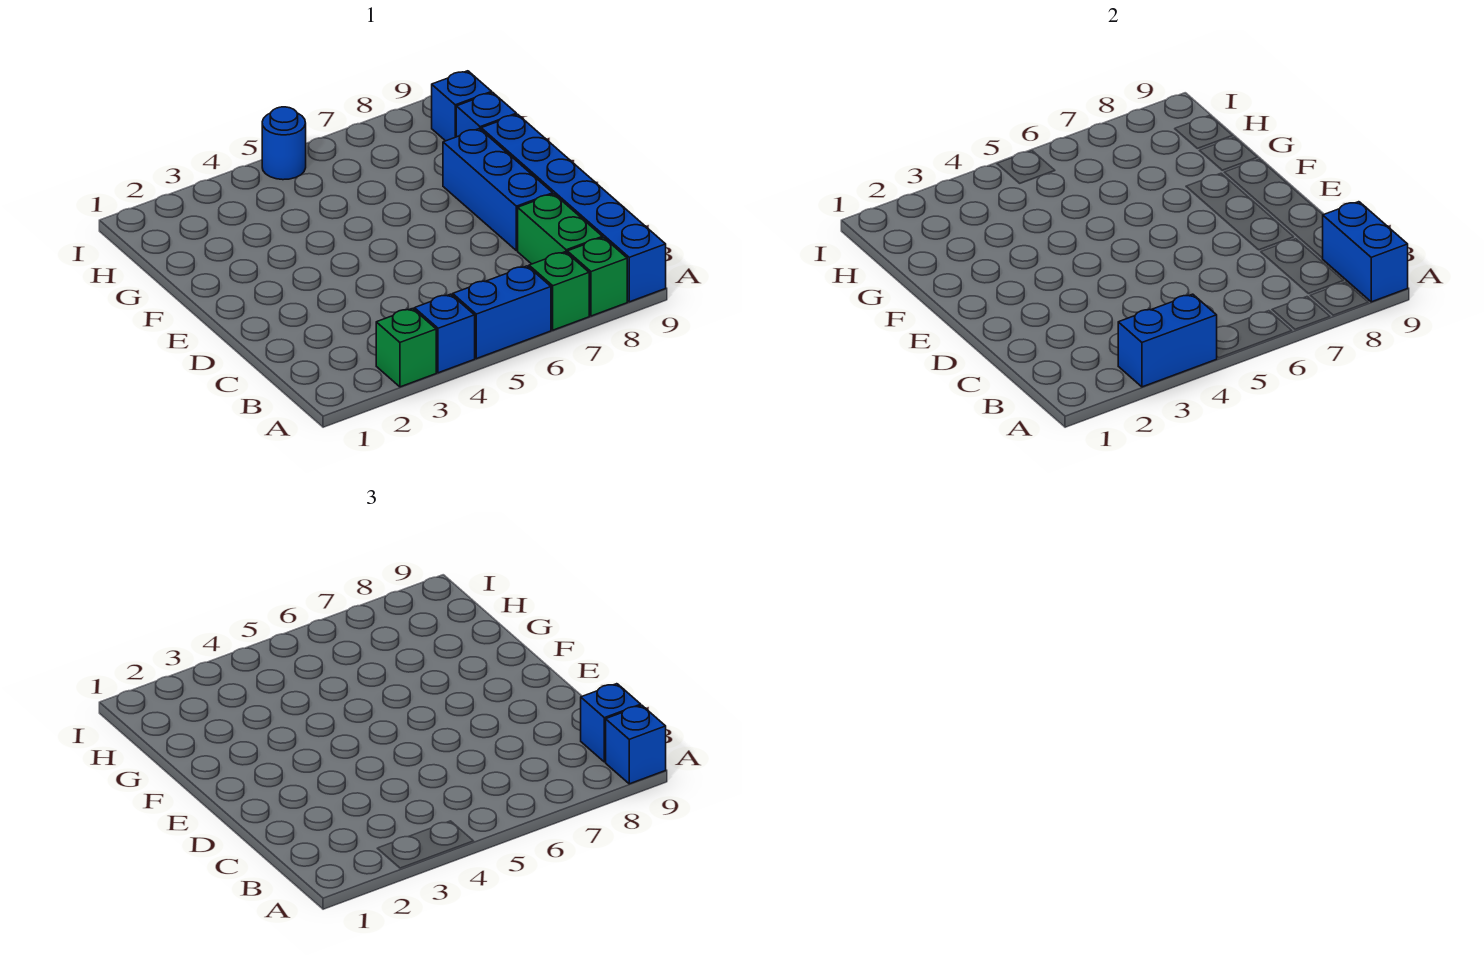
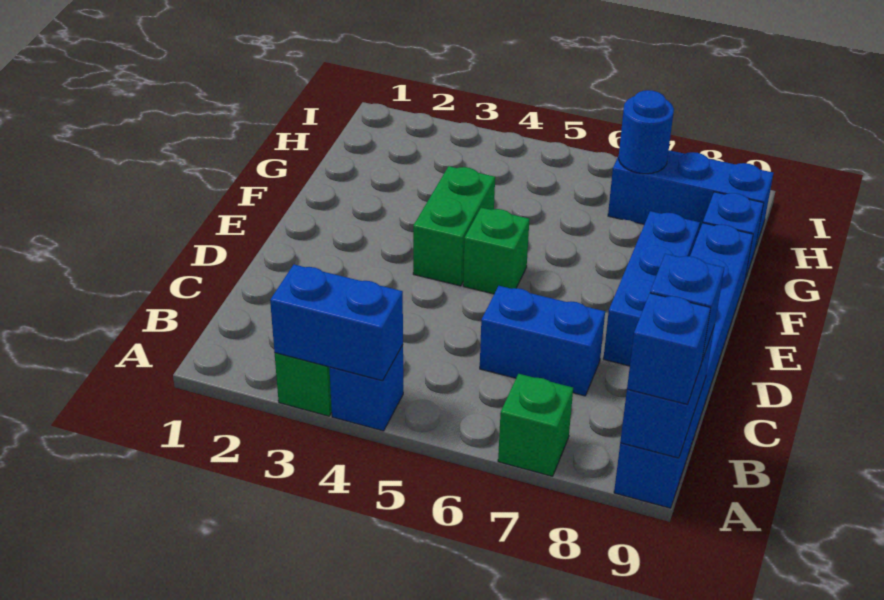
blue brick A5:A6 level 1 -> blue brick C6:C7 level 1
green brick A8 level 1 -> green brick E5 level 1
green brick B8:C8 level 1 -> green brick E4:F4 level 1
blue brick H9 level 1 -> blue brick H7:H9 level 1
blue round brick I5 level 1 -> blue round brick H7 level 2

» WHAT YOU ARE ASKED TO DO
Quote the data above in full, leaving out the pictures it holds.

» SOLUTION TO THE PROBLEM
blue brick A5:A6 level 1 -> blue brick C6:C7 level 1
green brick A8 level 1 -> green brick E5 level 1
green brick B8:C8 level 1 -> green brick E4:F4 level 1
blue brick H9 level 1 -> blue brick H7:H9 level 1
blue round brick I5 level 1 -> blue round brick H7 level 2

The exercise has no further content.